WORK ORDER: Transcribe each record precisely; images stay out.

(Before and after images)
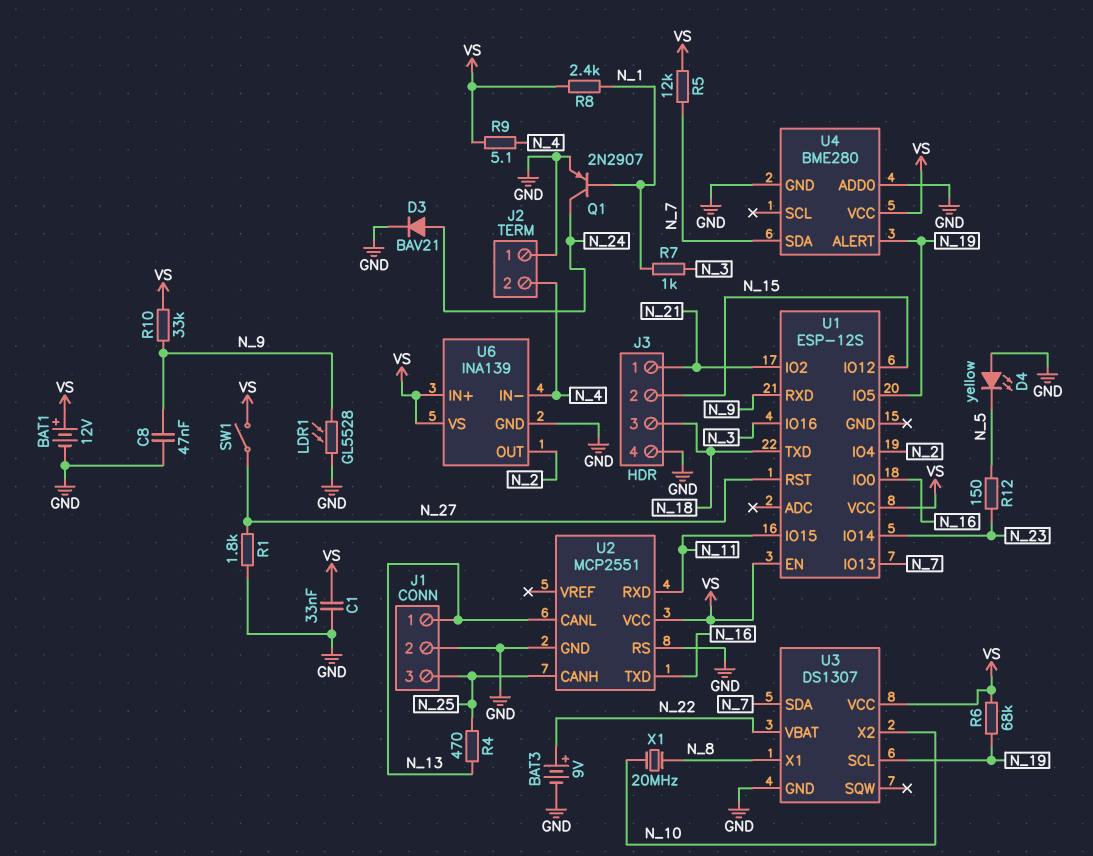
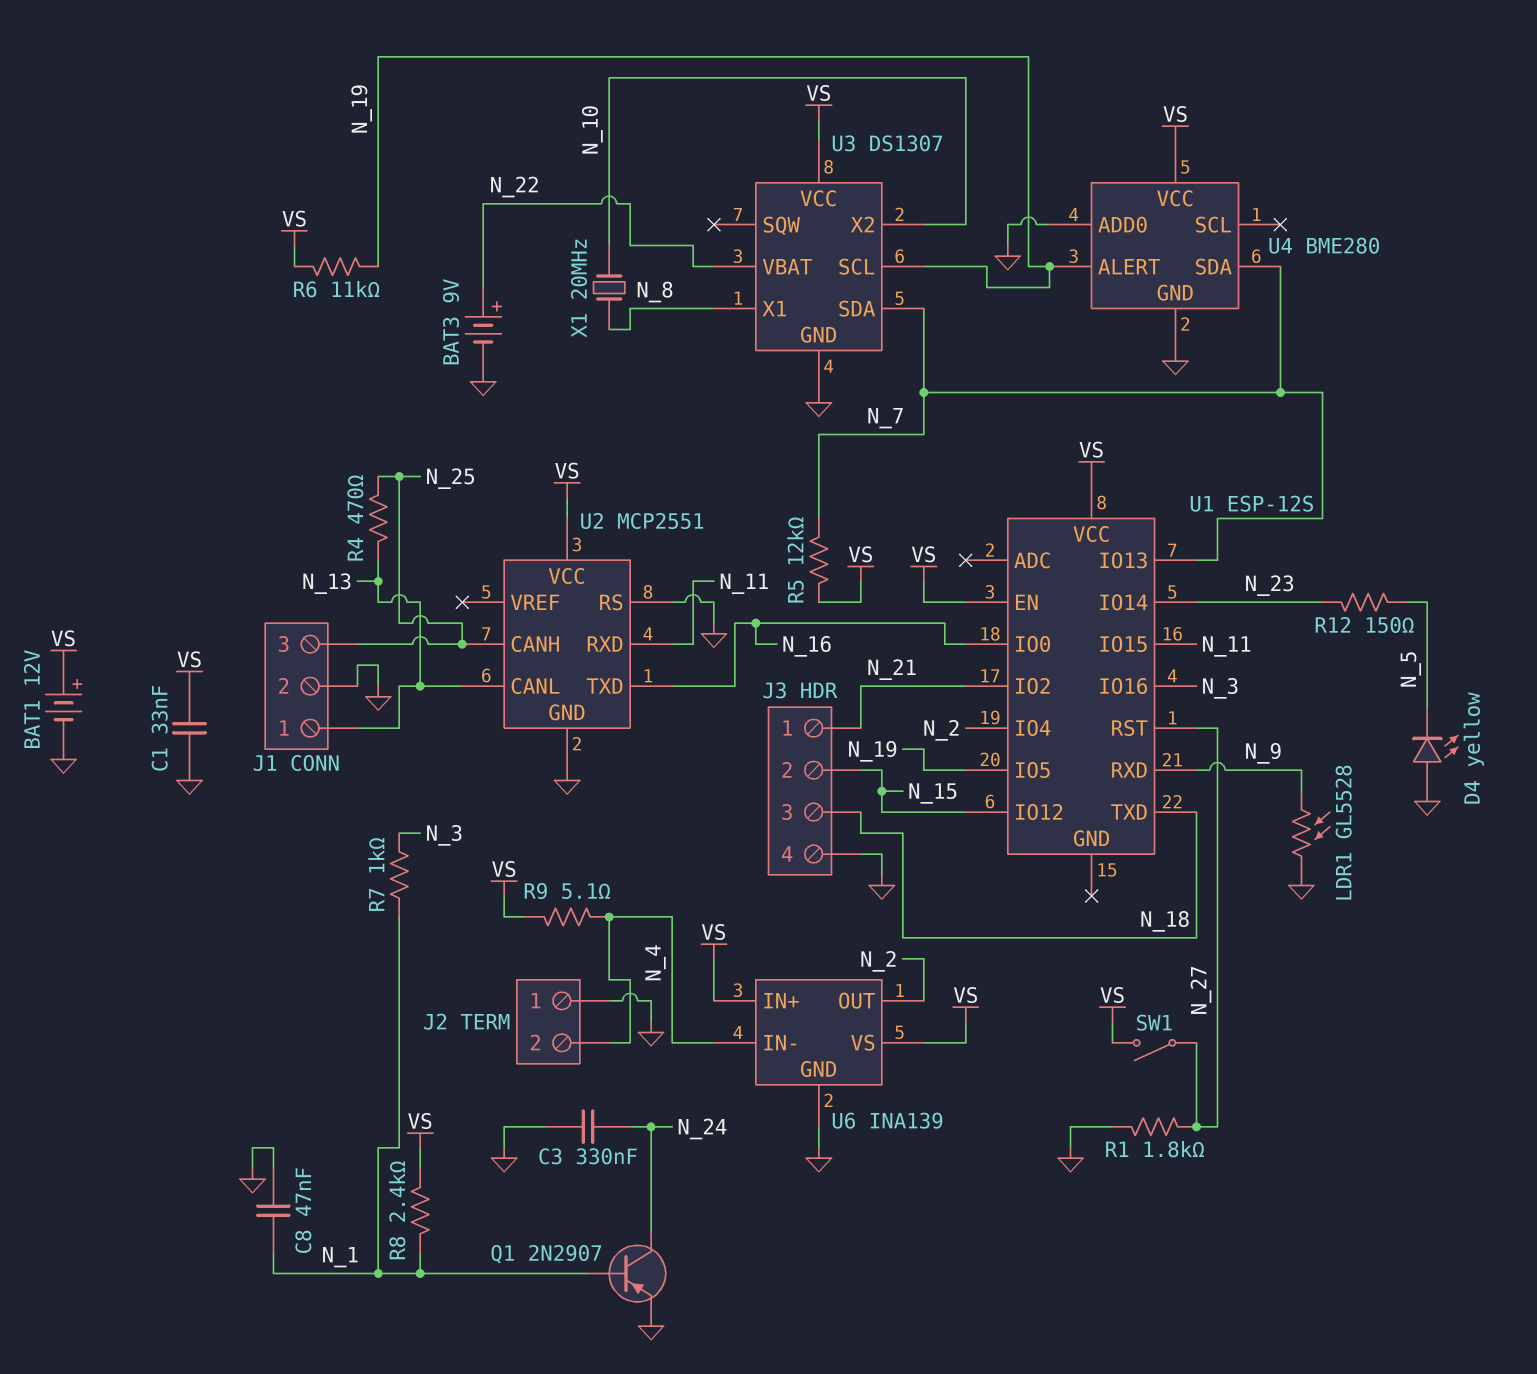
C3: none -> 330nF (GND, N_24)
C8: 47nF (GND, N_9) -> 47nF (GND, N_1)
D3: diode BAV21 (A N_24, K GND) -> none
R6: 68k (N_19, VS) -> 11k (N_19, VS)
R10: 33k (N_9, VS) -> none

EXERCISE SOLUTION:
C3: none -> 330nF (GND, N_24)
C8: 47nF (GND, N_9) -> 47nF (GND, N_1)
D3: diode BAV21 (A N_24, K GND) -> none
R6: 68k (N_19, VS) -> 11k (N_19, VS)
R10: 33k (N_9, VS) -> none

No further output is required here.